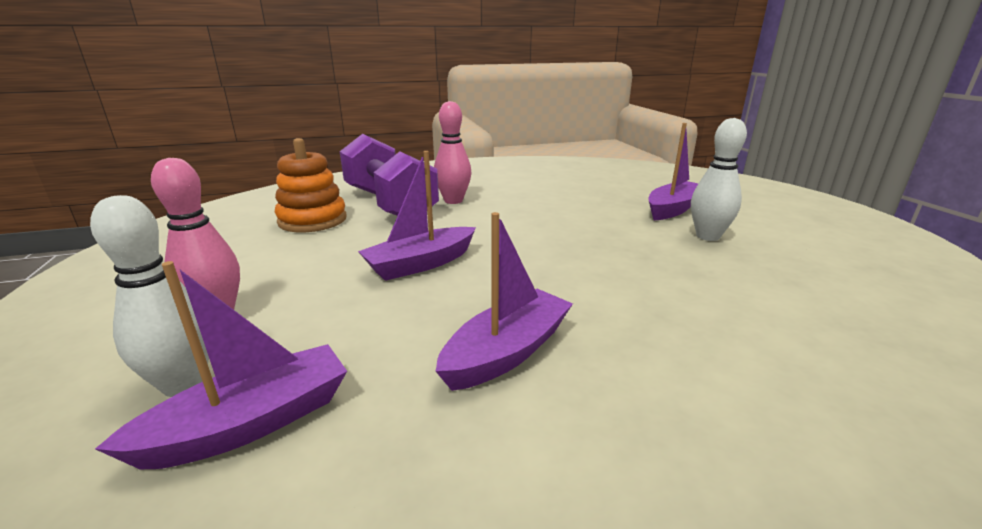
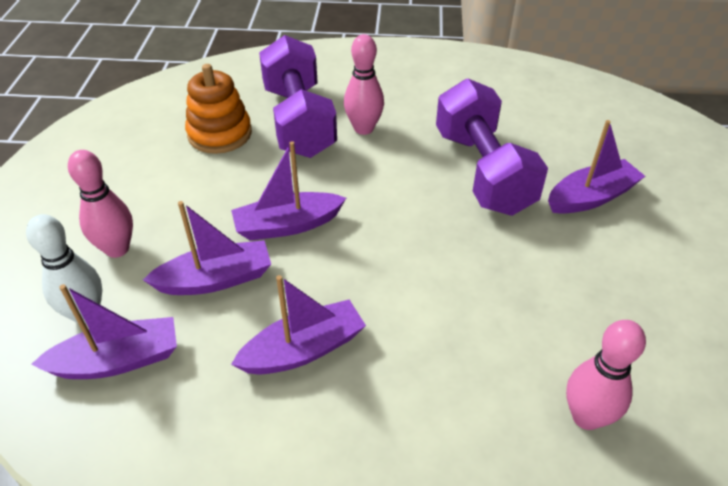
camera: 20 degrees right, 20 degrees up
(361, 316) = (215, 279): none -> purple boat
(576, 208) = (483, 171): none -> purple dumbbell
(707, 236) = (588, 254): white bowling pin -> none
(839, 336) = (586, 417): none -> pink bowling pin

• • • • • • •

### [Exercise brief]
Restate word for word each line of the data from the one with "(361, 316) = (215, 279): none -> purple boat" to the last, keeping both ends.

### [Response to the task]
(361, 316) = (215, 279): none -> purple boat
(576, 208) = (483, 171): none -> purple dumbbell
(707, 236) = (588, 254): white bowling pin -> none
(839, 336) = (586, 417): none -> pink bowling pin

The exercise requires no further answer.